YOUR OBJECTIVE:
Please reproduce the listing in its entirety, exactly as written, but without images.

DATA SECTION:
[Start of section]

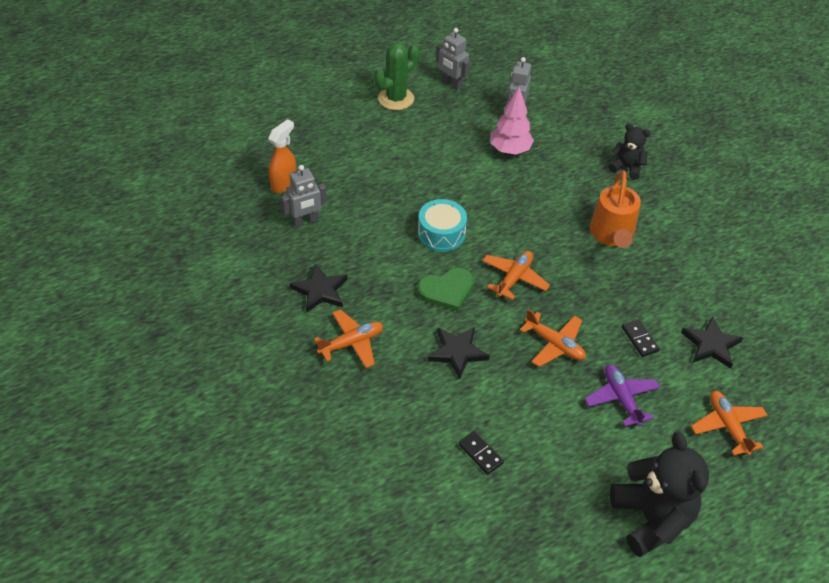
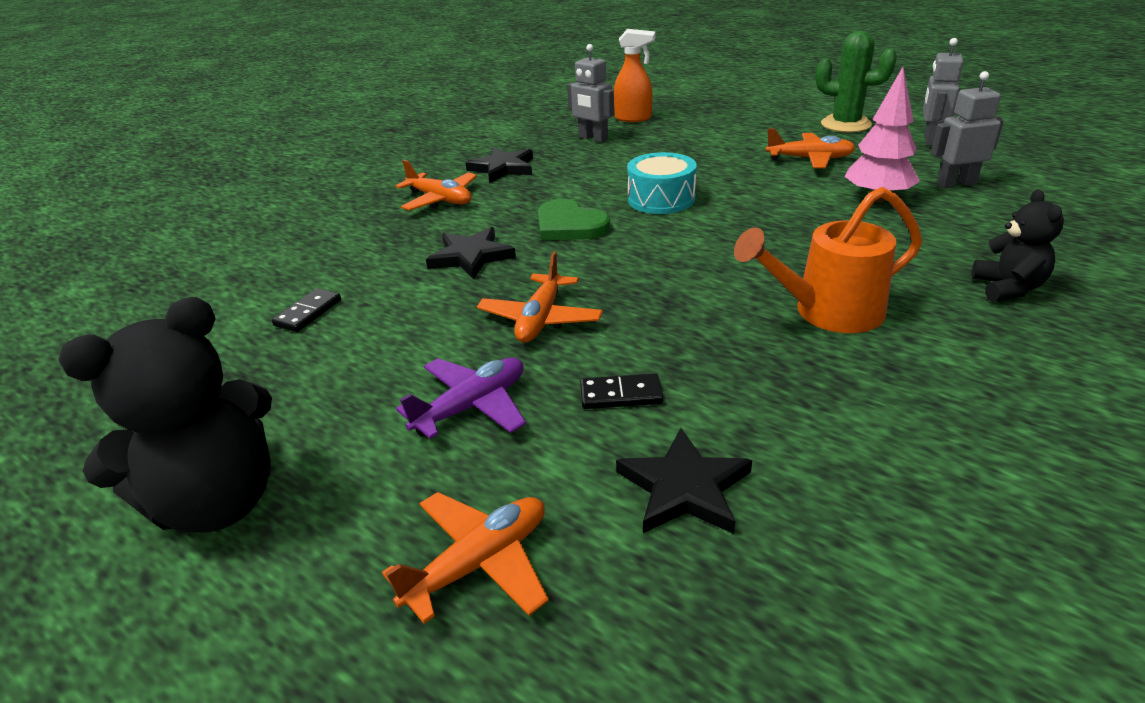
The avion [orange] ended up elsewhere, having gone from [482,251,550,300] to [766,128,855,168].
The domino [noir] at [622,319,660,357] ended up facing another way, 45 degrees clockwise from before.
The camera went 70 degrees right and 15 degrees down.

[End of section]

THE ANSWER:
The avion [orange] ended up elsewhere, having gone from [482,251,550,300] to [766,128,855,168].
The domino [noir] at [622,319,660,357] ended up facing another way, 45 degrees clockwise from before.
The camera went 70 degrees right and 15 degrees down.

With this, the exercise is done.